Output all entries verbatim, dropping pictures.

------------------------------------

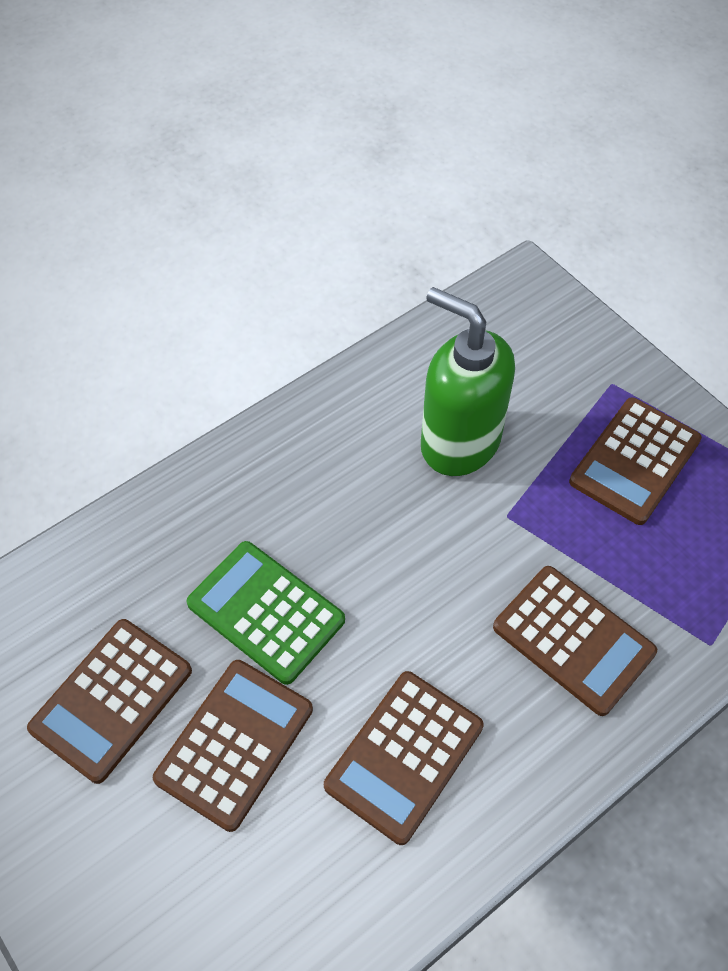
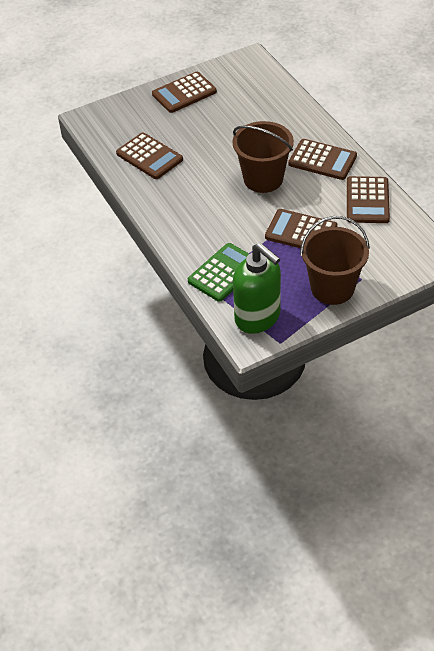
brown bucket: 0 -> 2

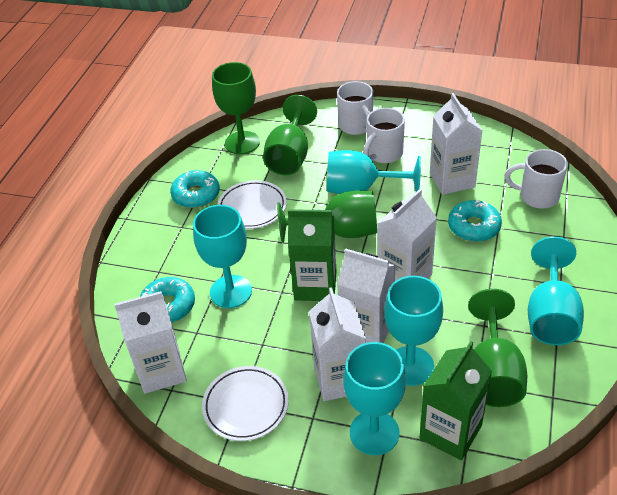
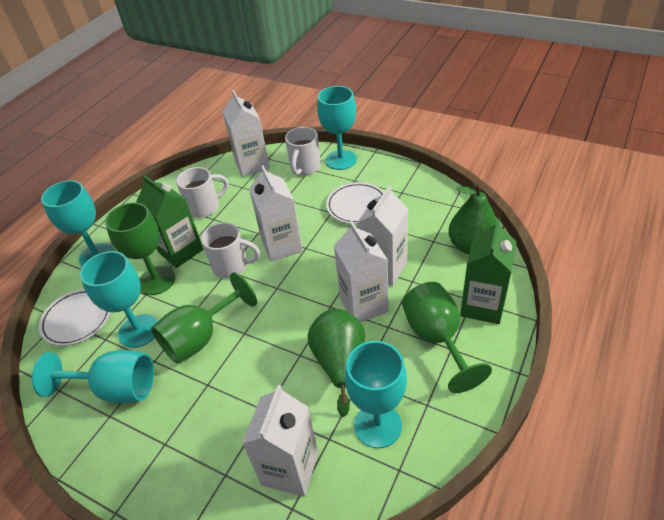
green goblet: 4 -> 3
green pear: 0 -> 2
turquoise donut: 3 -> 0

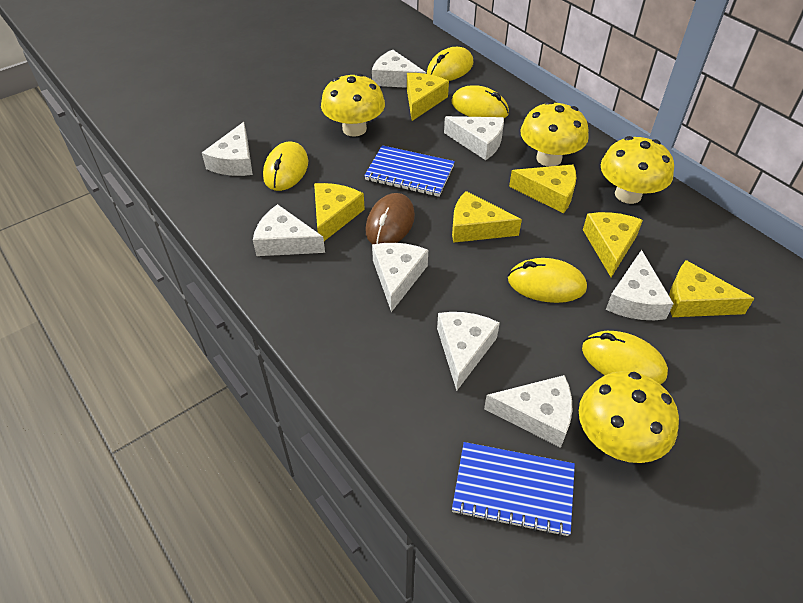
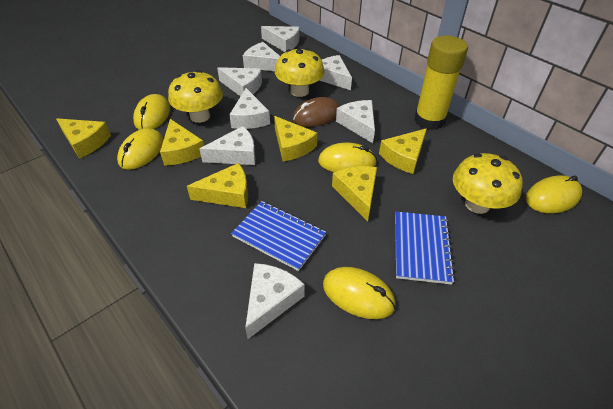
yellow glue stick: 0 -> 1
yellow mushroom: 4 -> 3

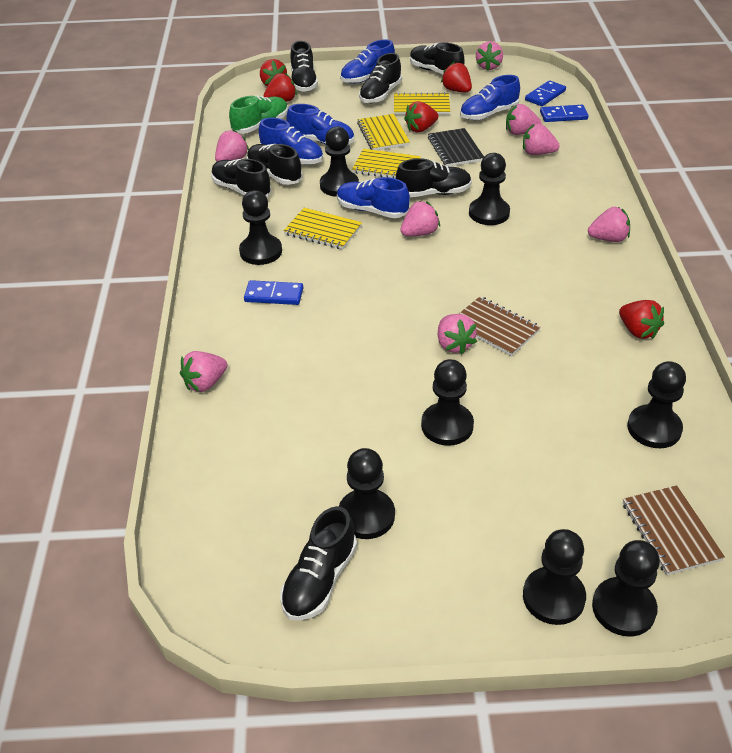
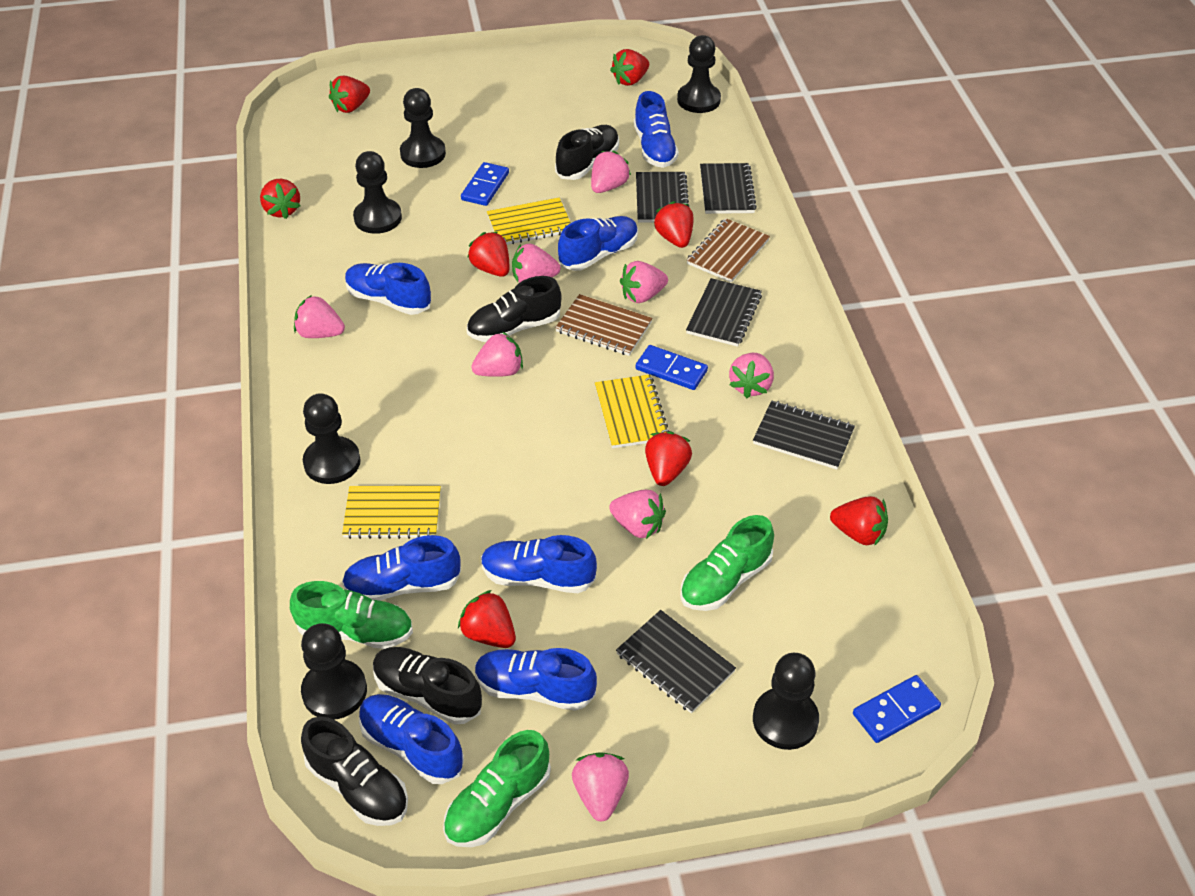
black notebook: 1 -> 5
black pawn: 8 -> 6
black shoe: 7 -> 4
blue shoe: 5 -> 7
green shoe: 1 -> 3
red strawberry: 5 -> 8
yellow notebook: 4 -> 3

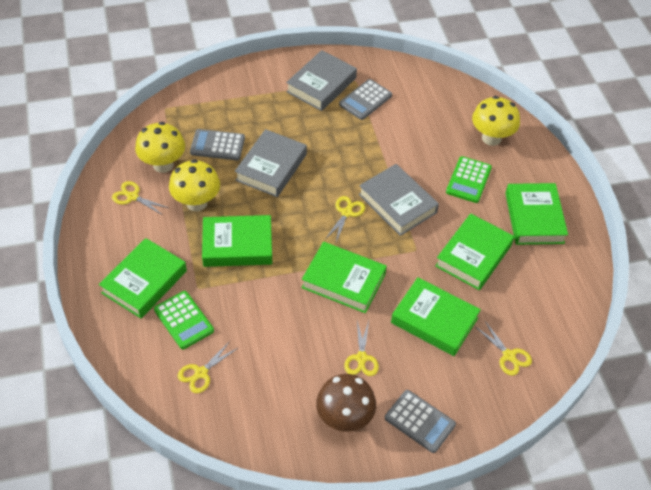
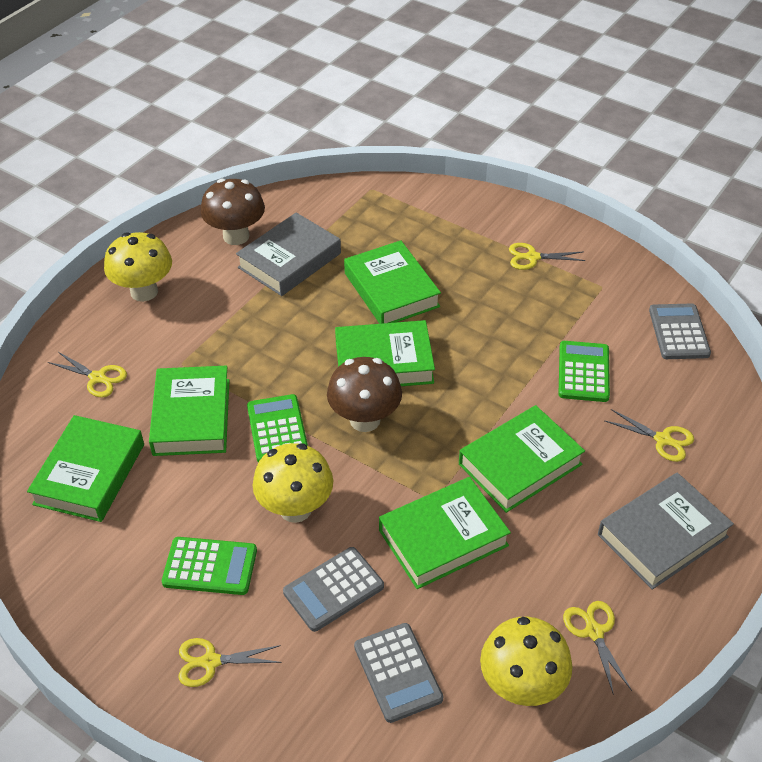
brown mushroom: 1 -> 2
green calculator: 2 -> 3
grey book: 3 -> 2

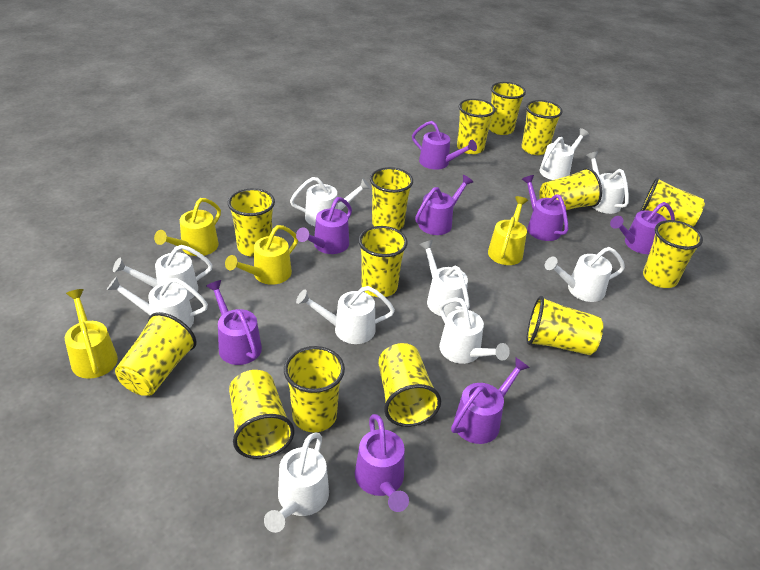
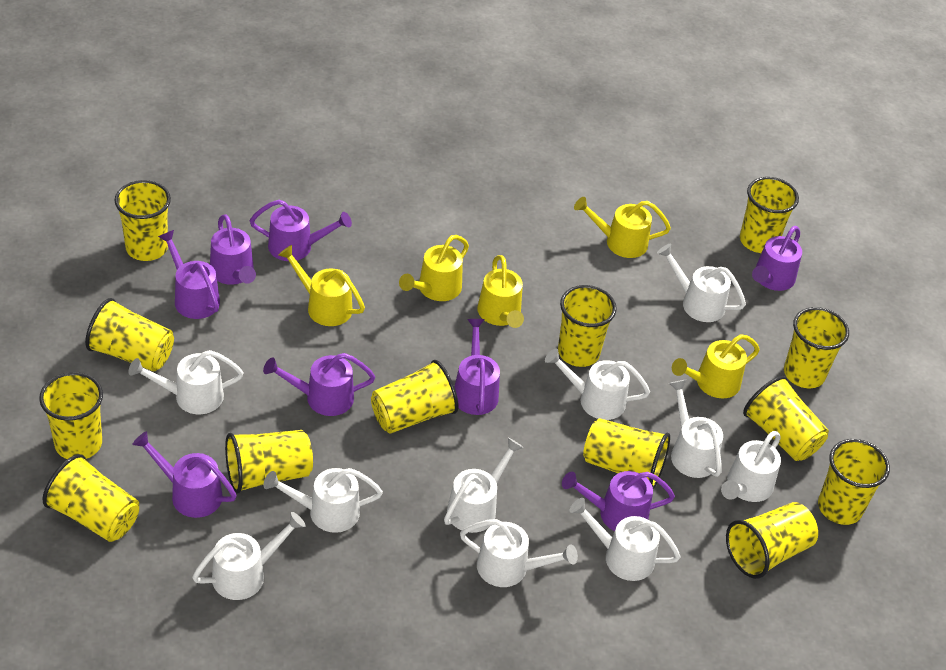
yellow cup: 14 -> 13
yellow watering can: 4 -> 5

------------------------------------

# WORKED SOLUTION:
brown bucket: 0 -> 2

green goblet: 4 -> 3
green pear: 0 -> 2
turquoise donut: 3 -> 0

yellow glue stick: 0 -> 1
yellow mushroom: 4 -> 3

black notebook: 1 -> 5
black pawn: 8 -> 6
black shoe: 7 -> 4
blue shoe: 5 -> 7
green shoe: 1 -> 3
red strawberry: 5 -> 8
yellow notebook: 4 -> 3

brown mushroom: 1 -> 2
green calculator: 2 -> 3
grey book: 3 -> 2

yellow cup: 14 -> 13
yellow watering can: 4 -> 5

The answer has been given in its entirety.